What the task requires: Starting at the top of the data and ending with the line that holds "old: Kopfhörer/lila", transcribe each line exactly; include both ends.

Material provided:

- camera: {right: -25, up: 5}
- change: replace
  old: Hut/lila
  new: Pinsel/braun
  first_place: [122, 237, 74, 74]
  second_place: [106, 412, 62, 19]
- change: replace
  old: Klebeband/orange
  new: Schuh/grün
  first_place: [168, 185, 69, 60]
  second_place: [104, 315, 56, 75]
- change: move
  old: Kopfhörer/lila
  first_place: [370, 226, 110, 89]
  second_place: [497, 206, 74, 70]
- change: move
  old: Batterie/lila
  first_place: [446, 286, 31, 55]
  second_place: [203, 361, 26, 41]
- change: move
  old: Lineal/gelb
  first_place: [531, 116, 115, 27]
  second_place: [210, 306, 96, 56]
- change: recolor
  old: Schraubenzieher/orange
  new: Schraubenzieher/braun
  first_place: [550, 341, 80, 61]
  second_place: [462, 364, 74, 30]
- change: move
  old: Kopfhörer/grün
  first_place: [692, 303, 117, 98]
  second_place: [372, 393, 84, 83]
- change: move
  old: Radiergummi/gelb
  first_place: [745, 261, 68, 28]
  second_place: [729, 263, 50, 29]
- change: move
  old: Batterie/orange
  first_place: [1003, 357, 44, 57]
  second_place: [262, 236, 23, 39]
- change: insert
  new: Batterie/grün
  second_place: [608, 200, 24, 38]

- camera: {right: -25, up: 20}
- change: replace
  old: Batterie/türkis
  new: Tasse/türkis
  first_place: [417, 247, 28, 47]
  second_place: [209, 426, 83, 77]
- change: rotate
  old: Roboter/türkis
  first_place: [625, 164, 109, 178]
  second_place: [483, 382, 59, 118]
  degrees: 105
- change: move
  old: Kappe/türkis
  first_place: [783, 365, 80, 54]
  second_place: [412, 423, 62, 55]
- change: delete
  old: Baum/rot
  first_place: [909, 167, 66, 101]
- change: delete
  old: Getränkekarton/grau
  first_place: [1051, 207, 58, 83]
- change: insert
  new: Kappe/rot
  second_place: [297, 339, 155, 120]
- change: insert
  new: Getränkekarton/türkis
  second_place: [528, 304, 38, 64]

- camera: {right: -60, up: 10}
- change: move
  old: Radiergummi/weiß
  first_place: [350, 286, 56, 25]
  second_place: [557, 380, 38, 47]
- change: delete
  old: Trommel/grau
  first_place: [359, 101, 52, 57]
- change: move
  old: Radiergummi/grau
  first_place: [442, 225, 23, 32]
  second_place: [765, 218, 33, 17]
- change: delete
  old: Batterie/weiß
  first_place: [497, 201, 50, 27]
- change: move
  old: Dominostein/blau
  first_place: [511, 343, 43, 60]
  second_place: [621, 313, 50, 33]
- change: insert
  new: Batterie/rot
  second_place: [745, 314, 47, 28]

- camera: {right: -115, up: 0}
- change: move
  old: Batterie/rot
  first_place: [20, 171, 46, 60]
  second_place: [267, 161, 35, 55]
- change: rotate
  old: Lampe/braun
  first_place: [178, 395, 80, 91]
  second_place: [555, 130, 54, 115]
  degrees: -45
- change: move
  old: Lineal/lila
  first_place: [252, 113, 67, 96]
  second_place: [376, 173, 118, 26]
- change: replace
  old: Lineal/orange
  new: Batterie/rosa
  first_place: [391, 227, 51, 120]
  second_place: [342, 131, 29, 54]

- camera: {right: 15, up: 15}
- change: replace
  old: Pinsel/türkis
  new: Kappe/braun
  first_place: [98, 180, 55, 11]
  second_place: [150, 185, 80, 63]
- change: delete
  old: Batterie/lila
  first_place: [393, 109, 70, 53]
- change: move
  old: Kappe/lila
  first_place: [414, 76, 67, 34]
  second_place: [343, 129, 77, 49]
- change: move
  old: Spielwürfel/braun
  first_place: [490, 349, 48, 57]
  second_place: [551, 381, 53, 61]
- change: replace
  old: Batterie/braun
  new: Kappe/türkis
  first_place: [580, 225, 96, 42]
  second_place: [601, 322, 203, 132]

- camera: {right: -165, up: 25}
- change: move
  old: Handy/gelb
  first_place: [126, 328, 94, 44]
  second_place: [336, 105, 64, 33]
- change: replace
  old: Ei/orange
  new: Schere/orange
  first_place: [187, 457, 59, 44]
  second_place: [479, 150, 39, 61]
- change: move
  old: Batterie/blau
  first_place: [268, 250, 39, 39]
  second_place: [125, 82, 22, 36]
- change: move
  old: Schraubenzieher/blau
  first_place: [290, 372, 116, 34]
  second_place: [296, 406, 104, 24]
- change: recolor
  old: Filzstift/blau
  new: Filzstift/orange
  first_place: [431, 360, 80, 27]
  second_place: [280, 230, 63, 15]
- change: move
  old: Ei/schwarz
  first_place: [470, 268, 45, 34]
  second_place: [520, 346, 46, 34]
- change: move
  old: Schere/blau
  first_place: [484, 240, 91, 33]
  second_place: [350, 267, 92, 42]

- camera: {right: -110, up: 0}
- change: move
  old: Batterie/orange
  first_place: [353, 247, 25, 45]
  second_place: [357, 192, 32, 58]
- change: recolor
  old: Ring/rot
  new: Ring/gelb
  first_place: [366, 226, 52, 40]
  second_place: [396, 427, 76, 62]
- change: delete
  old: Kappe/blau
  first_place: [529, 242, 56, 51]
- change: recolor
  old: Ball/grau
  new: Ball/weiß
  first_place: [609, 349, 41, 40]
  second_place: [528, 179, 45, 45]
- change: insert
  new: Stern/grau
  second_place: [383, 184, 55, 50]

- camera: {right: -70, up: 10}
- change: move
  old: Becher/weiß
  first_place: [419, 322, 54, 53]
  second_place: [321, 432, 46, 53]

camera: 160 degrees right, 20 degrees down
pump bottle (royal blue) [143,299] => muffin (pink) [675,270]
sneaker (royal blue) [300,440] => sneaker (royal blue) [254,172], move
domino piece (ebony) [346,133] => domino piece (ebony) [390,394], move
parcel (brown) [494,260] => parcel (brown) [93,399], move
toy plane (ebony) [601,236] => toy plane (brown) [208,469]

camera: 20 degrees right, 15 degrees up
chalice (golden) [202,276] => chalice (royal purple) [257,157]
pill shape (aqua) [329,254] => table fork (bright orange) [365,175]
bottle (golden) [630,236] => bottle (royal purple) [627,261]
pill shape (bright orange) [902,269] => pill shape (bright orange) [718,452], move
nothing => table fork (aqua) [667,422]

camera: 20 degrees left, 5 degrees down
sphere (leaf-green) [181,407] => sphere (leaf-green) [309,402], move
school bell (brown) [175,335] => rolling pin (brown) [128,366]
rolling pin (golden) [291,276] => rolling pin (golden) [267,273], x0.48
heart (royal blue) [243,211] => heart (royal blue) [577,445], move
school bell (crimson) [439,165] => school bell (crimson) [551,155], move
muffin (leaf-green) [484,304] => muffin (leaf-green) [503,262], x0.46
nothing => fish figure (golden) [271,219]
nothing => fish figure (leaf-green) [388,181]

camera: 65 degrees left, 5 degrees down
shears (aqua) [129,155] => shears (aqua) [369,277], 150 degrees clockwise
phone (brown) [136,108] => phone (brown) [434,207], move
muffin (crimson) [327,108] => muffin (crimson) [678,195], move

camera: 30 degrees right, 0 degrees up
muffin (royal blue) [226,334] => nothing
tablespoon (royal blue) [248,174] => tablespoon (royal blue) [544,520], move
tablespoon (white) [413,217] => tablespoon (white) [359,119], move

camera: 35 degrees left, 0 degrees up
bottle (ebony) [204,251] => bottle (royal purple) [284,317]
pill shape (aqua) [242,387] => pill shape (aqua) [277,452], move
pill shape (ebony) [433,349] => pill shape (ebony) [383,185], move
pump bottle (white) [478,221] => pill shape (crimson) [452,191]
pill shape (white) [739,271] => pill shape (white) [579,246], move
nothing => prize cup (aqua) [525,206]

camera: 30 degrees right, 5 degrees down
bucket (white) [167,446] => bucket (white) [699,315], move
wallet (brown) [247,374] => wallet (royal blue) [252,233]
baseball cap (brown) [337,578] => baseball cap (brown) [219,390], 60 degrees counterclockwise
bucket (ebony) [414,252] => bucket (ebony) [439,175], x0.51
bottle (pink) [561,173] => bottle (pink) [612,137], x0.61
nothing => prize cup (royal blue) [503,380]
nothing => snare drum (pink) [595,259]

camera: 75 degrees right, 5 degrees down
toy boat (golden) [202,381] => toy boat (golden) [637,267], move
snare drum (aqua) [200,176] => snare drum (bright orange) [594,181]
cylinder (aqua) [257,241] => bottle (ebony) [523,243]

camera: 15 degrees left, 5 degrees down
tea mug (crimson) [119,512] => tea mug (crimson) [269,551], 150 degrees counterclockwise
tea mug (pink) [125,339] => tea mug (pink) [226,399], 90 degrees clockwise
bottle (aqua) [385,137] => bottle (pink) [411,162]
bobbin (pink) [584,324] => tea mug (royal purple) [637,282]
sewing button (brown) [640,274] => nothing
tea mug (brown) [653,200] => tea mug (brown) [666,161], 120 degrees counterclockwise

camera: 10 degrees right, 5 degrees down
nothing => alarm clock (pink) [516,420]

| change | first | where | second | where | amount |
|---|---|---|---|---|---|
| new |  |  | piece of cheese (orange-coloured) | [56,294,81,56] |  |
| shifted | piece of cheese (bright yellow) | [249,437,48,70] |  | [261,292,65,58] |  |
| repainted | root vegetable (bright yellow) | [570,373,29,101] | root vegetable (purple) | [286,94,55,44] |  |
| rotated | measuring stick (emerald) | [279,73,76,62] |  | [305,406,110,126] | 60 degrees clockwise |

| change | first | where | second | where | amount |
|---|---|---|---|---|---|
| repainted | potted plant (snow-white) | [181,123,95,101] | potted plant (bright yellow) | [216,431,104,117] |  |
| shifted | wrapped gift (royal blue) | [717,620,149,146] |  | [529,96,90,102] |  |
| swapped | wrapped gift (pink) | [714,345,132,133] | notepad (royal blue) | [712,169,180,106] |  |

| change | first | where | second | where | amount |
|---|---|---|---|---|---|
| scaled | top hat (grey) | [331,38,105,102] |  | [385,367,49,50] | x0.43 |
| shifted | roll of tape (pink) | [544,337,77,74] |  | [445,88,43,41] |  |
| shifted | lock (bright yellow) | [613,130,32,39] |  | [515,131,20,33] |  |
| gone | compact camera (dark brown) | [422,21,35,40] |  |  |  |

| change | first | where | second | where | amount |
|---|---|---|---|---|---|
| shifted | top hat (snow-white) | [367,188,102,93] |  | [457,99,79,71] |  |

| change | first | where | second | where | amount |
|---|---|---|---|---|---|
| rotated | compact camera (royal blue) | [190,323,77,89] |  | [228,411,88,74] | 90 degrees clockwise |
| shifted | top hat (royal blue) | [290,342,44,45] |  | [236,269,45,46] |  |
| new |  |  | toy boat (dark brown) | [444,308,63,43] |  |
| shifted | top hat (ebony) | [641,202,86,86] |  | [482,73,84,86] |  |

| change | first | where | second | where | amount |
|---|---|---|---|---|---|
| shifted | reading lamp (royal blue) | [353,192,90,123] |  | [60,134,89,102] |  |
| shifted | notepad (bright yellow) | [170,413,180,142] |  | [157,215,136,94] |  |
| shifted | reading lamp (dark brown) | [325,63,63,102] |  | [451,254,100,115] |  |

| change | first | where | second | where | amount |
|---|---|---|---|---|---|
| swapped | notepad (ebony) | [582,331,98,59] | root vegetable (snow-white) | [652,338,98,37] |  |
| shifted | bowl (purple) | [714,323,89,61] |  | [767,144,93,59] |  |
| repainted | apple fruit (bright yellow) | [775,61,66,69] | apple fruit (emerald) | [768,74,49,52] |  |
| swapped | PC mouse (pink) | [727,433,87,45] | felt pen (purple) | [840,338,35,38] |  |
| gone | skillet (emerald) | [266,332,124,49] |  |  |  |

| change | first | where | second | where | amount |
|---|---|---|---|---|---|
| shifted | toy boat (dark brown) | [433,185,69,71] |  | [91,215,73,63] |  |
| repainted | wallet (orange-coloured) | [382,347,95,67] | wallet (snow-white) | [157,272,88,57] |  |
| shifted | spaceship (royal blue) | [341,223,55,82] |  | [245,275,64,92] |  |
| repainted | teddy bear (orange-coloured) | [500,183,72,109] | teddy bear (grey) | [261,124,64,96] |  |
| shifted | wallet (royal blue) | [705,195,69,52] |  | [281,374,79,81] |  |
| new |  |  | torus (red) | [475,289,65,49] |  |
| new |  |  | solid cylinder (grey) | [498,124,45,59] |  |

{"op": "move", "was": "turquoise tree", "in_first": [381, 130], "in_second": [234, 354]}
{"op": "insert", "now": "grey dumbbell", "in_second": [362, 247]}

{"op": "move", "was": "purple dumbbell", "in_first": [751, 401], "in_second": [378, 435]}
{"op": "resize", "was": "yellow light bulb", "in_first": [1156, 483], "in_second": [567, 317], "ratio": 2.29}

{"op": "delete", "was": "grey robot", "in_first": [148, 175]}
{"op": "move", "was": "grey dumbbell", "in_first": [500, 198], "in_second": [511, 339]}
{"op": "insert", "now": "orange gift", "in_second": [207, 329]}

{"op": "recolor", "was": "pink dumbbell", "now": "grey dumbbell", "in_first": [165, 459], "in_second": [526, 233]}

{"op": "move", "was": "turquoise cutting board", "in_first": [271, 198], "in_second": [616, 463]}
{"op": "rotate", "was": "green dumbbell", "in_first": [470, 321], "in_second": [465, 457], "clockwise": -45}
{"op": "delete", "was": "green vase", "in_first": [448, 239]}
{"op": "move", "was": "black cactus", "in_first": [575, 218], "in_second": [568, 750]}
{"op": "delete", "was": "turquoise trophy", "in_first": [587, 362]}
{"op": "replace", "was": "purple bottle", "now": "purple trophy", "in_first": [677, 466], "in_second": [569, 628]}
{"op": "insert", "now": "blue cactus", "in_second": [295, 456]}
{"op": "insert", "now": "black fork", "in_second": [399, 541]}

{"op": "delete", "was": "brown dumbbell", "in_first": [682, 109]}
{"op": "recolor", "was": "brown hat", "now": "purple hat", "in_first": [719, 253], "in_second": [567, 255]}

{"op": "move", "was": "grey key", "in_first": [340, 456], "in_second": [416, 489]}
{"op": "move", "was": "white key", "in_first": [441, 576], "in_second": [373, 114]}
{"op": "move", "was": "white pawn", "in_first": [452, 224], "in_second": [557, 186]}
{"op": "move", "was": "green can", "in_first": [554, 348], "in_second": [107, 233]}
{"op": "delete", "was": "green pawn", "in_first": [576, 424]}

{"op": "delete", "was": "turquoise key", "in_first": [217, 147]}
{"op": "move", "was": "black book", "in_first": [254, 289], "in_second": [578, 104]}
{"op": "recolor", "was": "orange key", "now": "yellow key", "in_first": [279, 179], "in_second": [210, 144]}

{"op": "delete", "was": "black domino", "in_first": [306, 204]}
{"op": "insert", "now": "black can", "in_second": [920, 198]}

Output of the task:
- camera: {right: -25, up: 5}
- change: replace
  old: Hut/lila
  new: Pinsel/braun
  first_place: [122, 237, 74, 74]
  second_place: [106, 412, 62, 19]
- change: replace
  old: Klebeband/orange
  new: Schuh/grün
  first_place: [168, 185, 69, 60]
  second_place: [104, 315, 56, 75]
- change: move
  old: Kopfhörer/lila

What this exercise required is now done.